*What the exercise asks:* Type out the complete listing below word for word, without its pictures.

*Source material:*
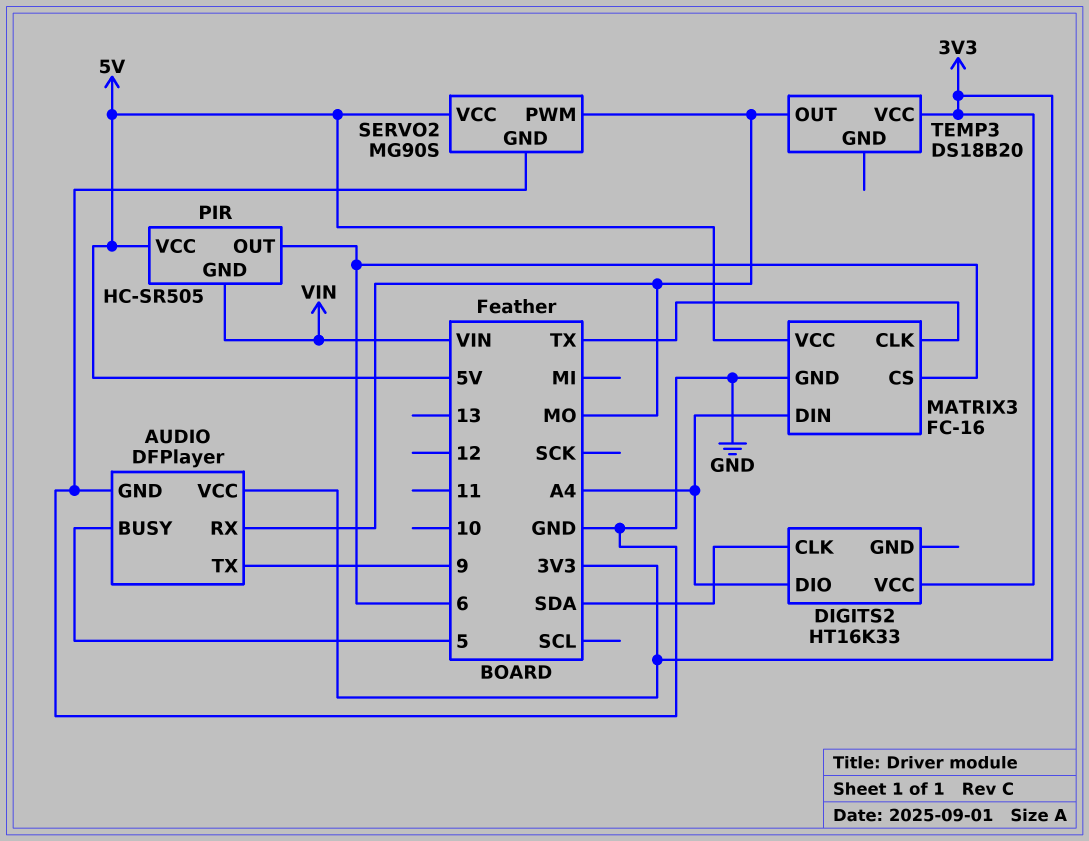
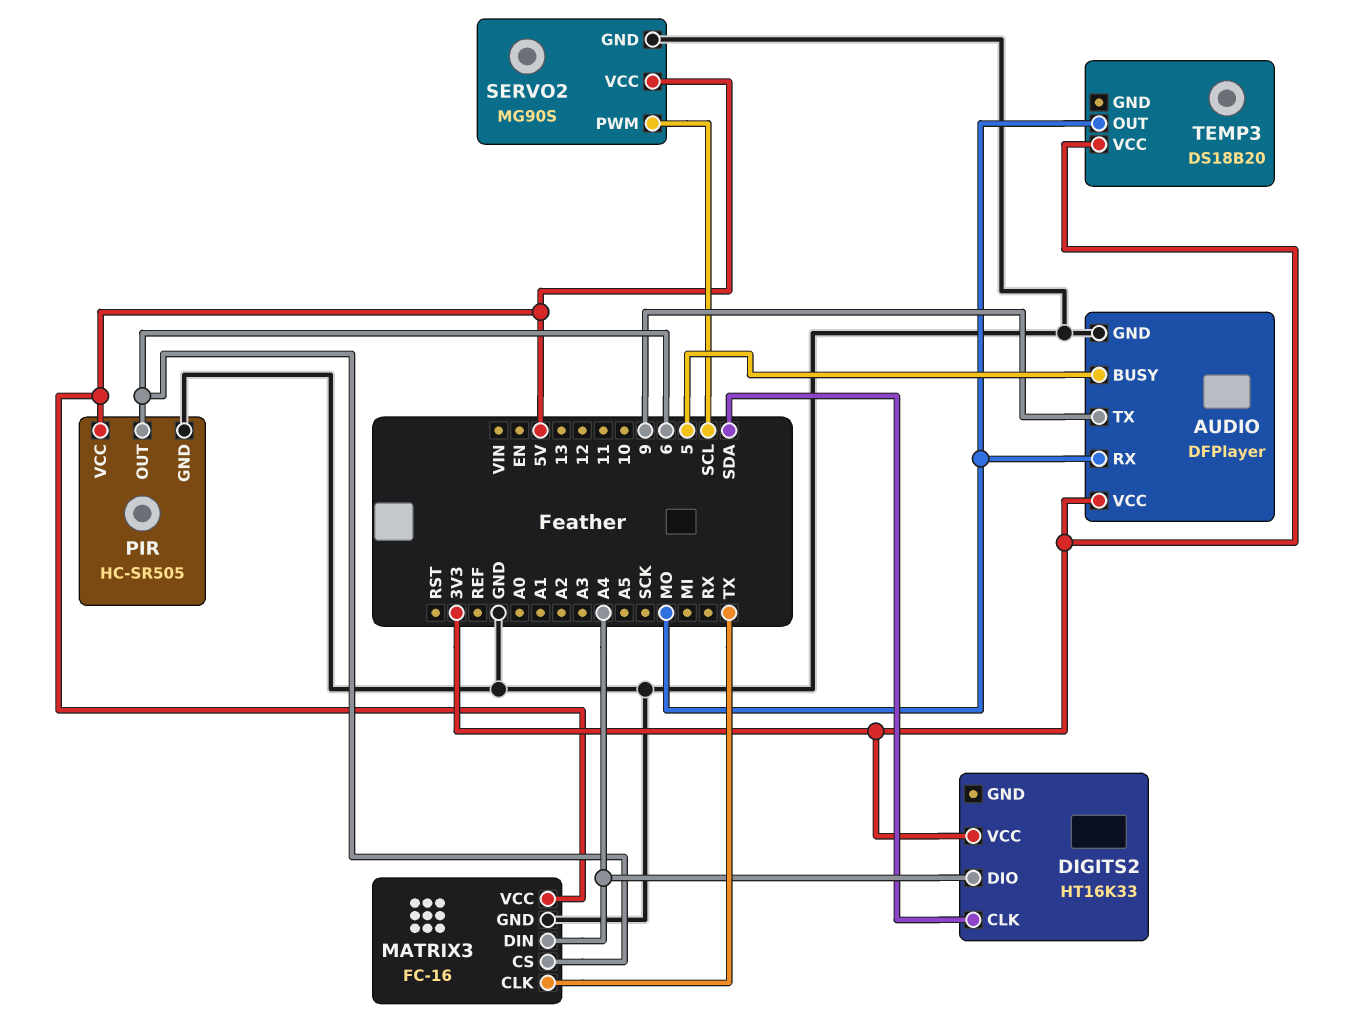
PIR pin GND: VIN -> GND
SERVO2 pin PWM: MO -> SCL

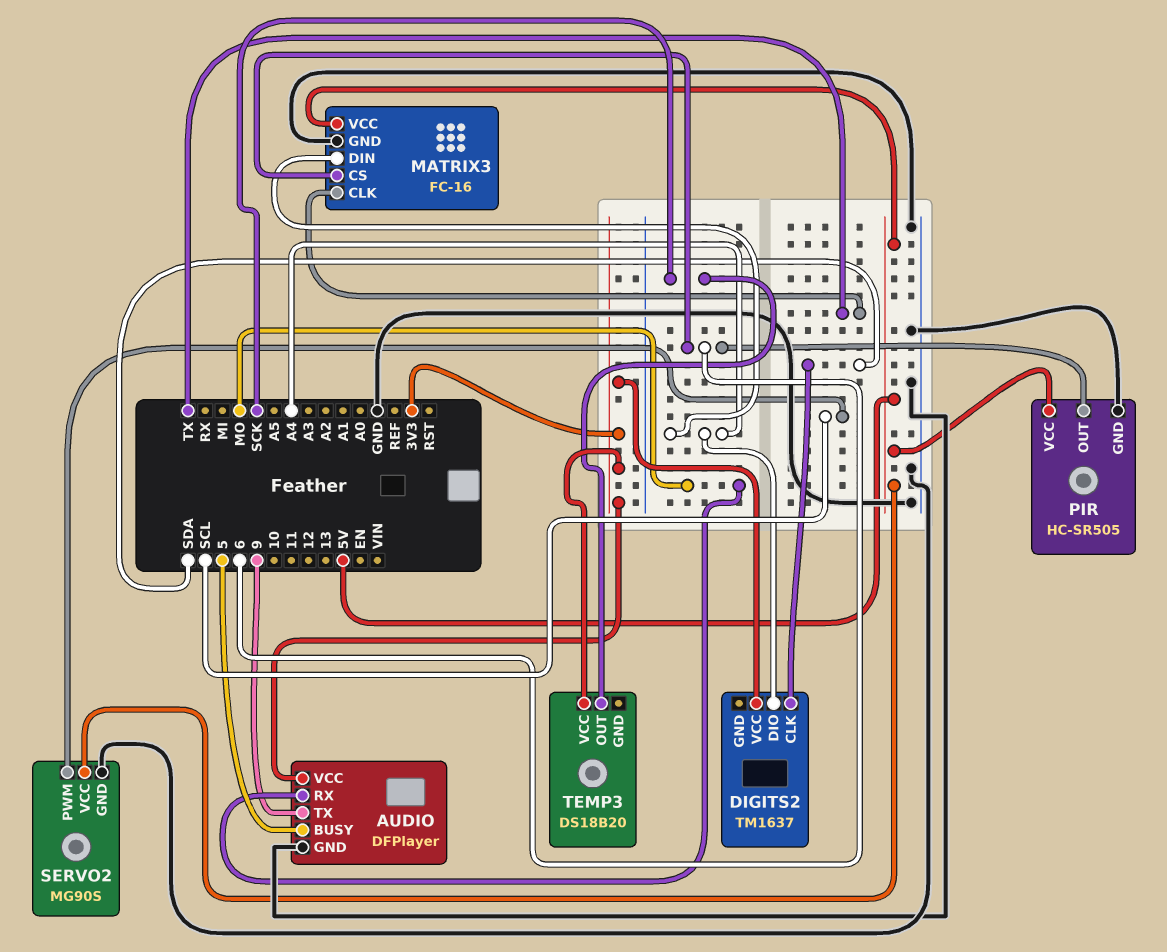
DIGITS2: HT16K33 -> TM1637
TEMP3 pin OUT: MO -> SCK

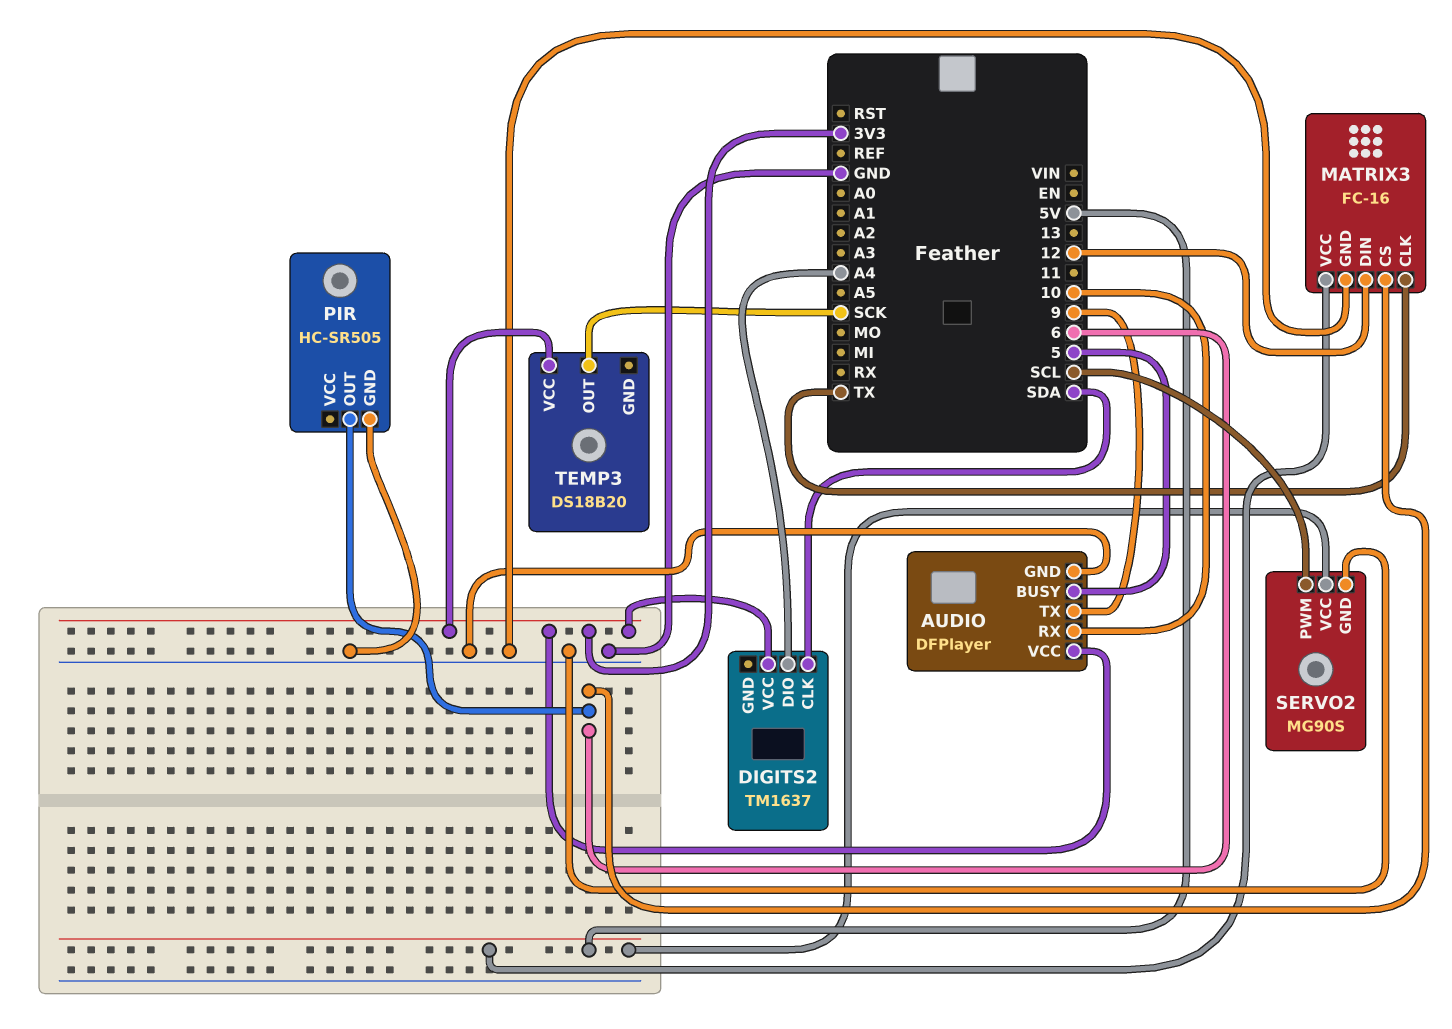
AUDIO pin RX: MO -> 10
MATRIX3 pin DIN: A4 -> 12
PIR pin VCC: 5V -> none

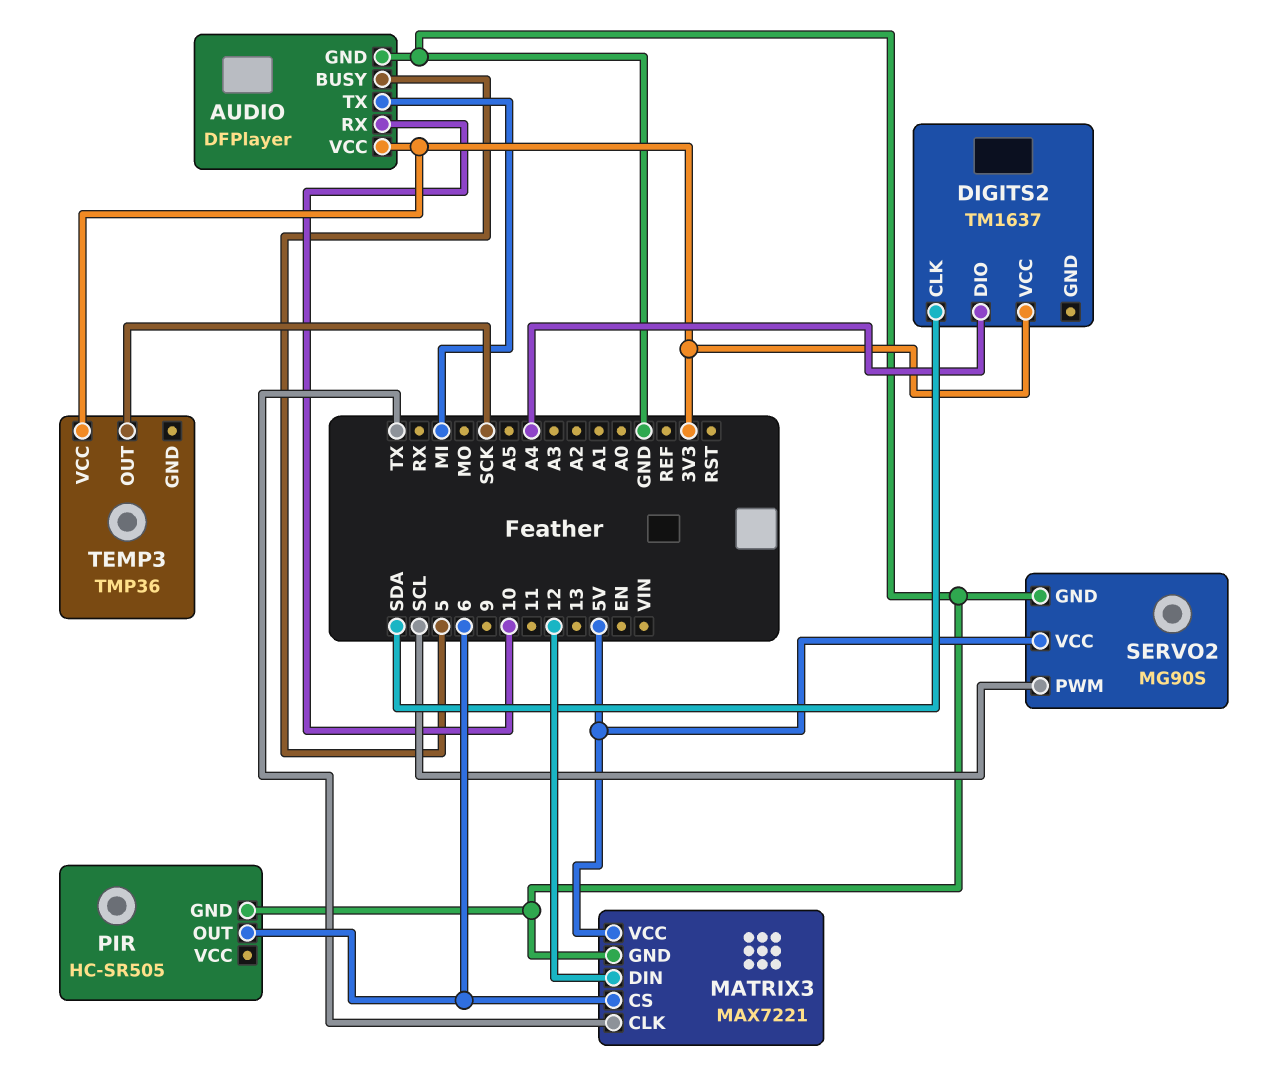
AUDIO pin TX: 9 -> MI
MATRIX3: FC-16 -> MAX7221
TEMP3: DS18B20 -> TMP36

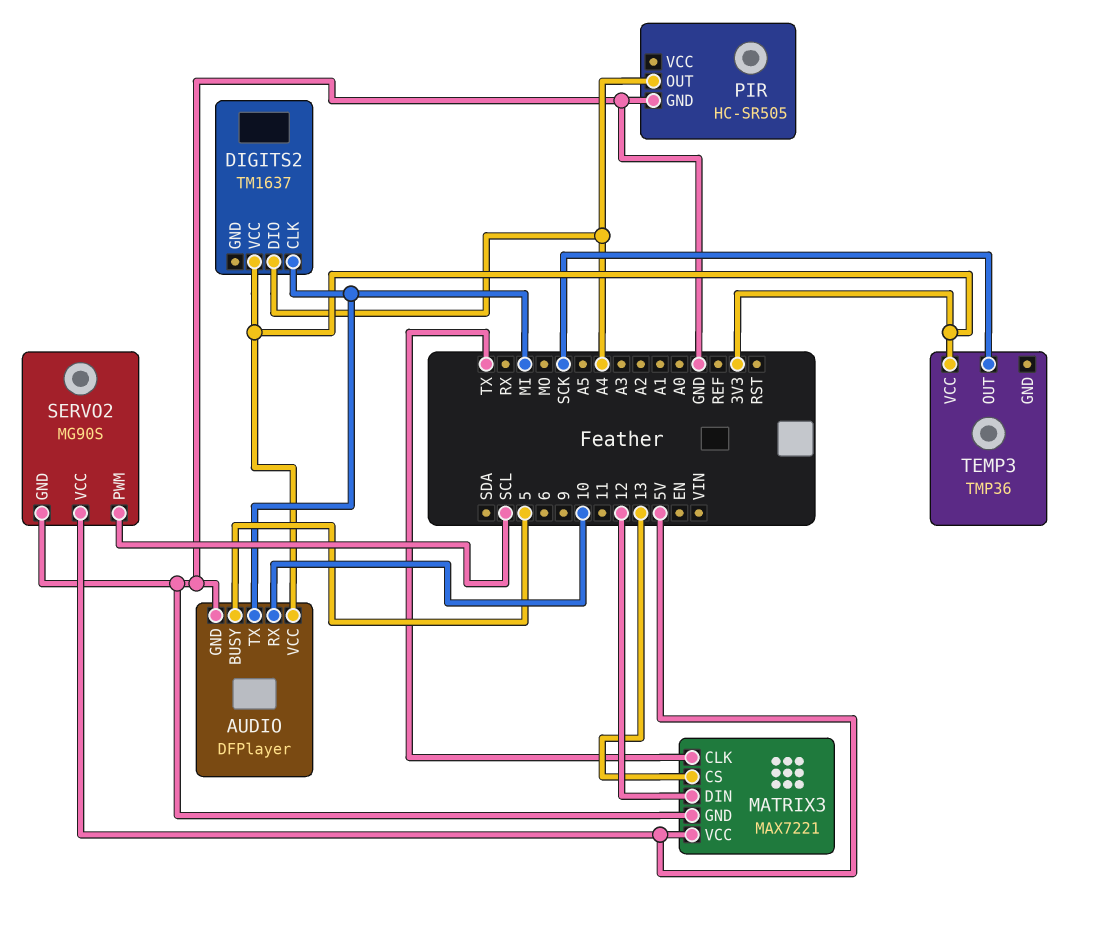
DIGITS2 pin CLK: SDA -> MI
MATRIX3 pin CS: 6 -> 13
PIR pin OUT: 6 -> A4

*Solution for this problem:*
PIR pin GND: VIN -> GND
SERVO2 pin PWM: MO -> SCL

DIGITS2: HT16K33 -> TM1637
TEMP3 pin OUT: MO -> SCK

AUDIO pin RX: MO -> 10
MATRIX3 pin DIN: A4 -> 12
PIR pin VCC: 5V -> none

AUDIO pin TX: 9 -> MI
MATRIX3: FC-16 -> MAX7221
TEMP3: DS18B20 -> TMP36

DIGITS2 pin CLK: SDA -> MI
MATRIX3 pin CS: 6 -> 13
PIR pin OUT: 6 -> A4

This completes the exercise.